Record set:
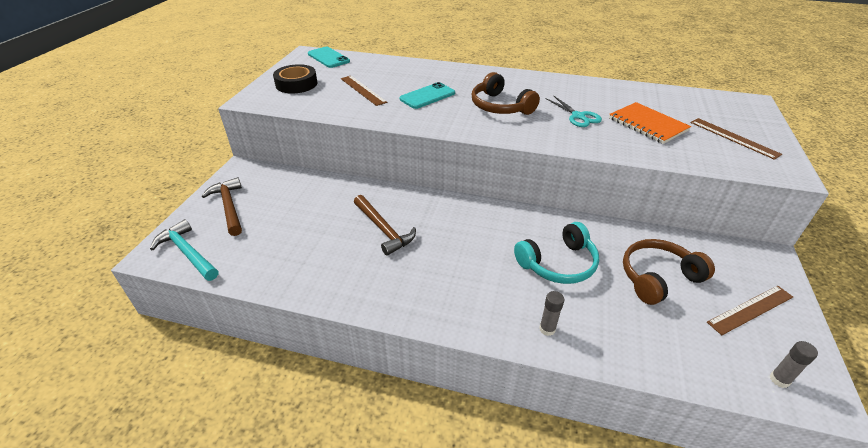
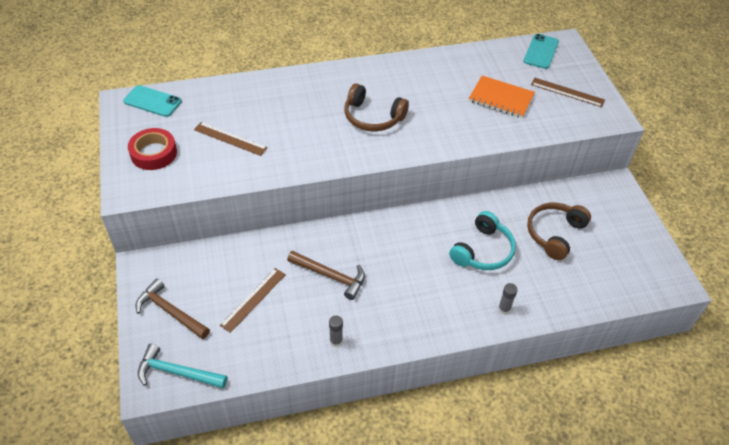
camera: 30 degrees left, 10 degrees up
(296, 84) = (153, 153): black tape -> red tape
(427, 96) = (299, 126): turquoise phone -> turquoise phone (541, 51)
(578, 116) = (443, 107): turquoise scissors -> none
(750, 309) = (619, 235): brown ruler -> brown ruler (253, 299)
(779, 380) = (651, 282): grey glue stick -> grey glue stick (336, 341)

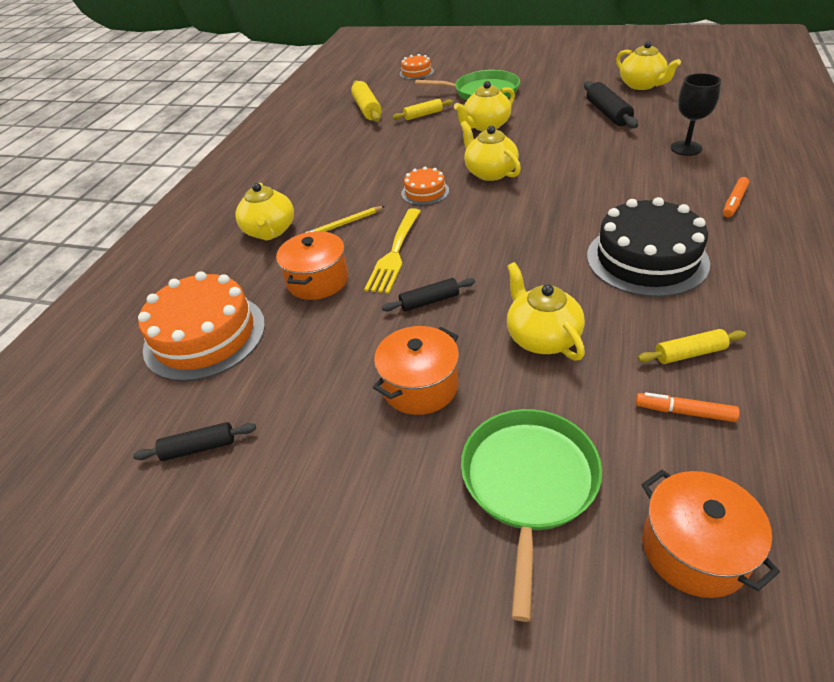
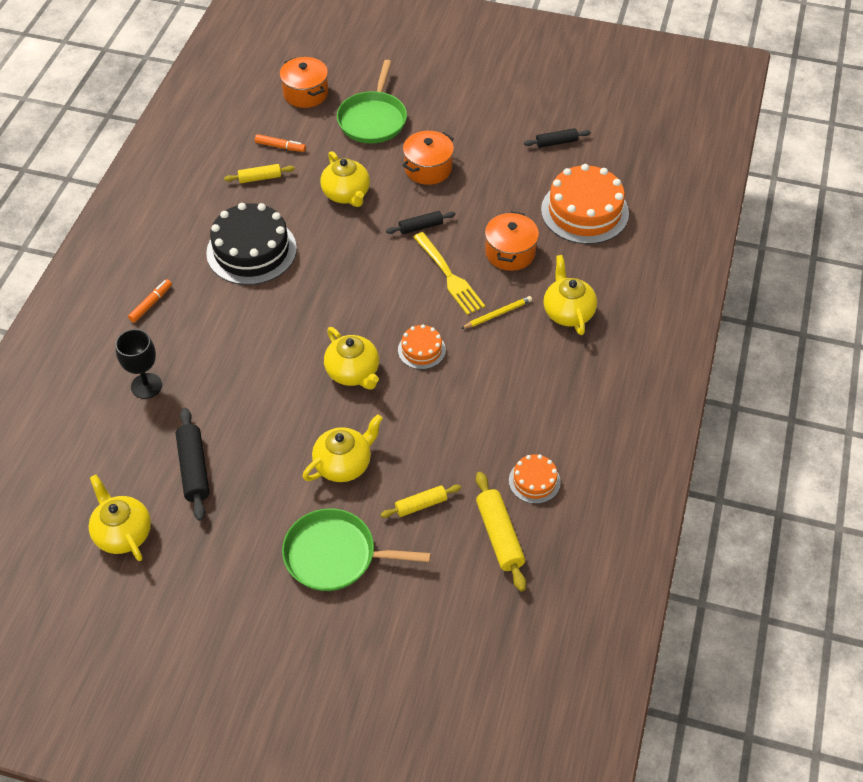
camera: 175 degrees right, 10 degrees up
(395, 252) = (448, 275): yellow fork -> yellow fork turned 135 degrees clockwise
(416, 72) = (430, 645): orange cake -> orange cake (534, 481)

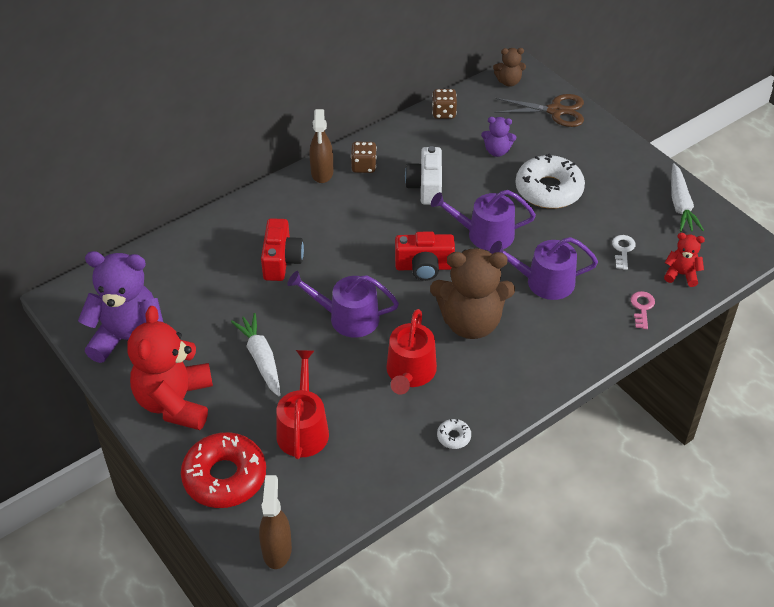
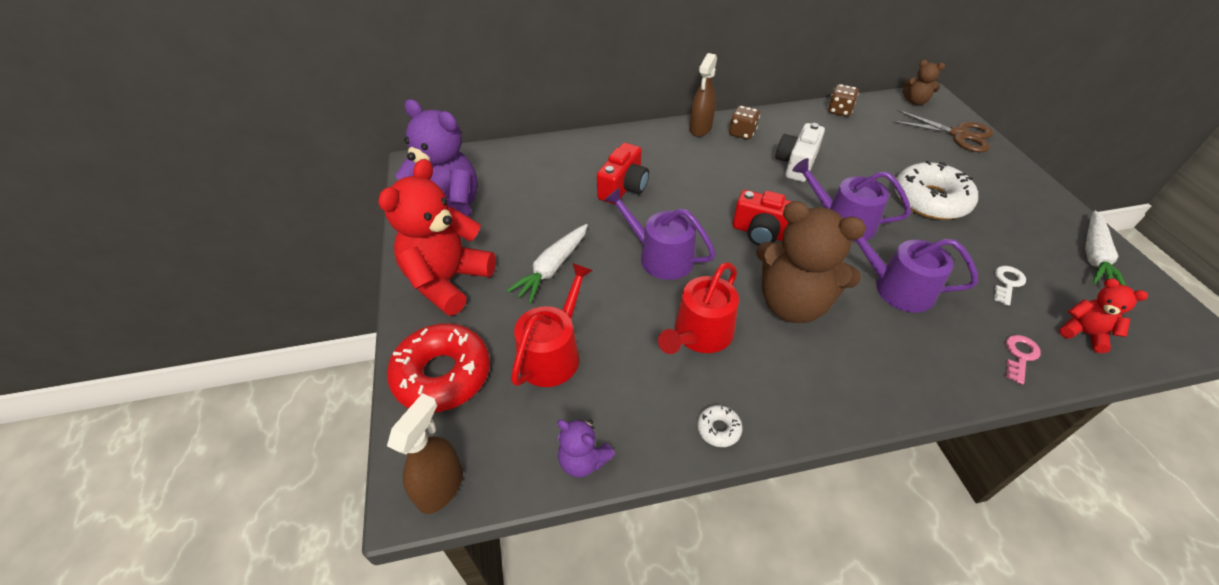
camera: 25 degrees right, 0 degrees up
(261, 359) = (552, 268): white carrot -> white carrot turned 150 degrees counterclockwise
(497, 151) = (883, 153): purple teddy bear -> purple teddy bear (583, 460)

Task directions: Copy the listing exactly. No images belong in the copy.

Output for this exercise:
camera: 30 degrees left, 10 degrees up
(296, 84) = (153, 153): black tape -> red tape
(427, 96) = (299, 126): turquoise phone -> turquoise phone (541, 51)
(578, 116) = (443, 107): turquoise scissors -> none
(750, 309) = (619, 235): brown ruler -> brown ruler (253, 299)
(779, 380) = (651, 282): grey glue stick -> grey glue stick (336, 341)

camera: 175 degrees right, 10 degrees up
(395, 252) = (448, 275): yellow fork -> yellow fork turned 135 degrees clockwise
(416, 72) = (430, 645): orange cake -> orange cake (534, 481)

camera: 25 degrees right, 0 degrees up
(261, 359) = (552, 268): white carrot -> white carrot turned 150 degrees counterclockwise
(497, 151) = (883, 153): purple teddy bear -> purple teddy bear (583, 460)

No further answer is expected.